**Problem to solve**
The entries below are to be retyped exactly. Preserve every word.

Start of Extracted material

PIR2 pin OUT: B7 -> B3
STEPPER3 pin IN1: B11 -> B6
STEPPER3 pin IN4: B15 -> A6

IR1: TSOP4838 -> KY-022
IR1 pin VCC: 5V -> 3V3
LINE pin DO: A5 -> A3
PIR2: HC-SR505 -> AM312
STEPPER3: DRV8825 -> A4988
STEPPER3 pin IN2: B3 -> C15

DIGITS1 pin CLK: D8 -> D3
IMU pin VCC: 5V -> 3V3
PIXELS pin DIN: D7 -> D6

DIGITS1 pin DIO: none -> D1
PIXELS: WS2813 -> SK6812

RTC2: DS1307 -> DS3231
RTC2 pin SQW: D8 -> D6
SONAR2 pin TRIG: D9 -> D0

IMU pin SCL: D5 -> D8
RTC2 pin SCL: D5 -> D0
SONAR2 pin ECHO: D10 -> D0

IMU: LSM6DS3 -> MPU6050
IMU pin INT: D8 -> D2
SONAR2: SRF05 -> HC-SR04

End of Extracted material

**The answer**
PIR2 pin OUT: B7 -> B3
STEPPER3 pin IN1: B11 -> B6
STEPPER3 pin IN4: B15 -> A6

IR1: TSOP4838 -> KY-022
IR1 pin VCC: 5V -> 3V3
LINE pin DO: A5 -> A3
PIR2: HC-SR505 -> AM312
STEPPER3: DRV8825 -> A4988
STEPPER3 pin IN2: B3 -> C15

DIGITS1 pin CLK: D8 -> D3
IMU pin VCC: 5V -> 3V3
PIXELS pin DIN: D7 -> D6

DIGITS1 pin DIO: none -> D1
PIXELS: WS2813 -> SK6812

RTC2: DS1307 -> DS3231
RTC2 pin SQW: D8 -> D6
SONAR2 pin TRIG: D9 -> D0

IMU pin SCL: D5 -> D8
RTC2 pin SCL: D5 -> D0
SONAR2 pin ECHO: D10 -> D0

IMU: LSM6DS3 -> MPU6050
IMU pin INT: D8 -> D2
SONAR2: SRF05 -> HC-SR04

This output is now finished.